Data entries
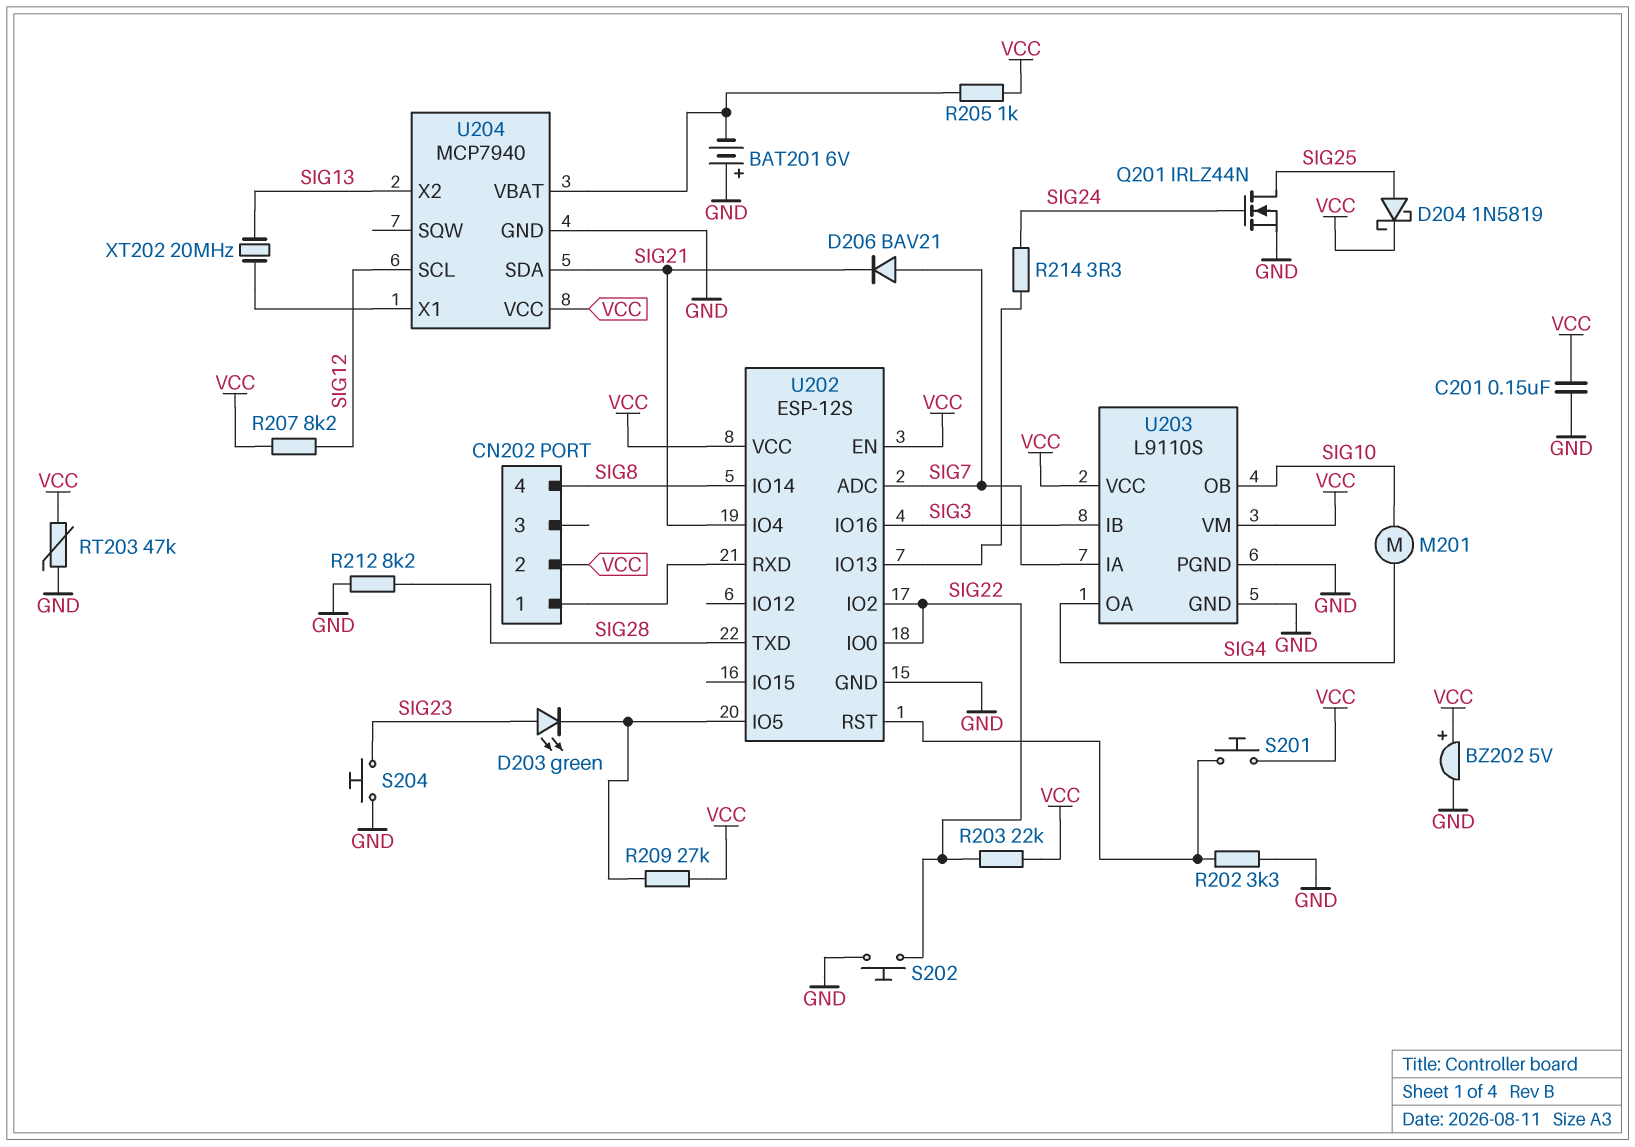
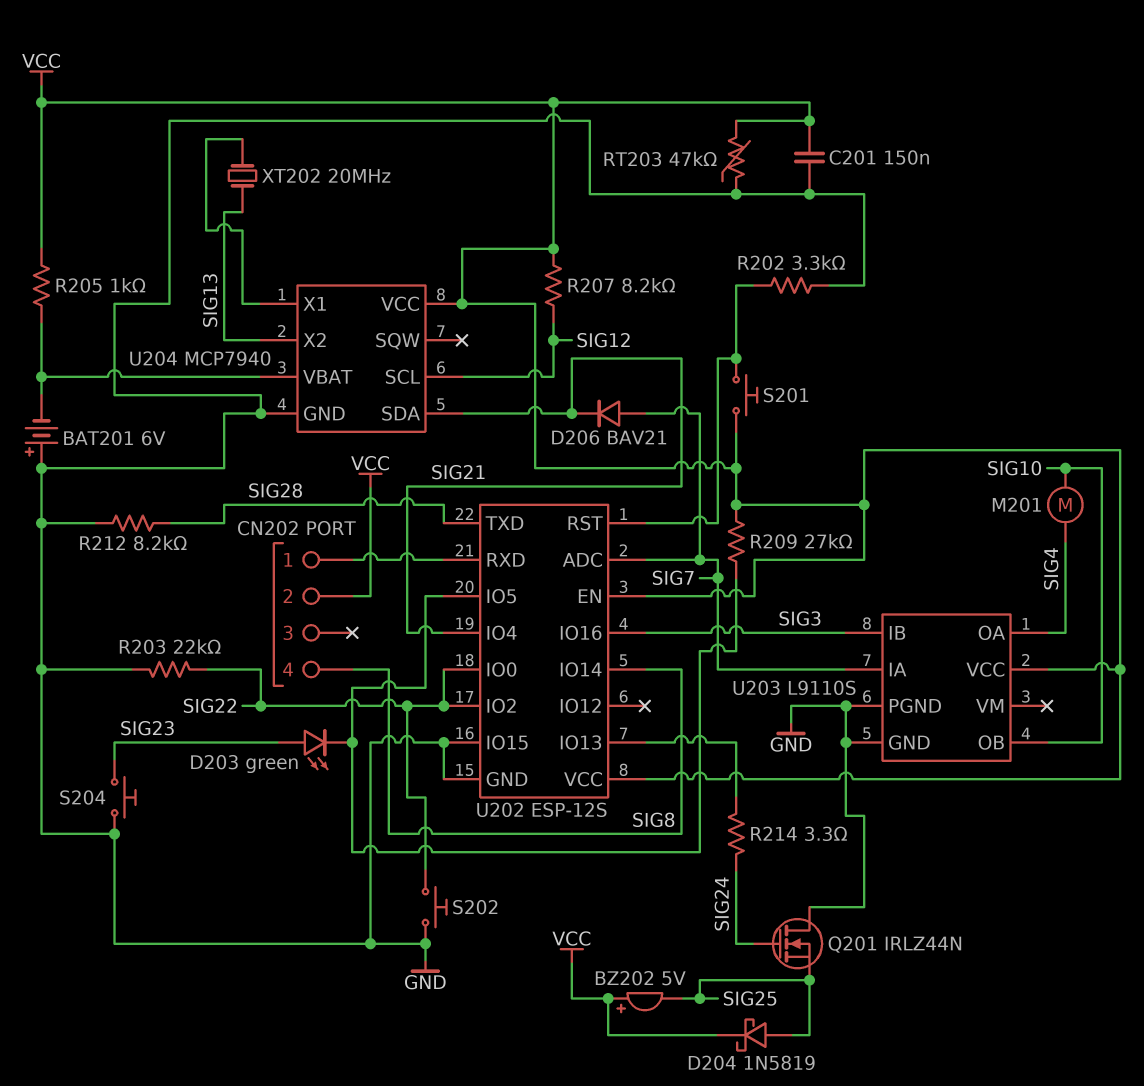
BZ202: buzzer 5V (plus VCC, minus GND) -> buzzer 5V (plus VCC, minus SIG25)
Q201: NMOS IRLZ44N (G SIG24, D SIG25, S GND) -> NMOS IRLZ44N (G SIG24, D GND, S SIG25)
R203: 22k (SIG22, VCC) -> 22k (GND, SIG22)
U202 pin IO15: none -> GND
U203 pin VM: VCC -> none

**What the task asks**. Copy out each line of the data exactly as it reads; skip the pictures.

**Written answer**.
BZ202: buzzer 5V (plus VCC, minus GND) -> buzzer 5V (plus VCC, minus SIG25)
Q201: NMOS IRLZ44N (G SIG24, D SIG25, S GND) -> NMOS IRLZ44N (G SIG24, D GND, S SIG25)
R203: 22k (SIG22, VCC) -> 22k (GND, SIG22)
U202 pin IO15: none -> GND
U203 pin VM: VCC -> none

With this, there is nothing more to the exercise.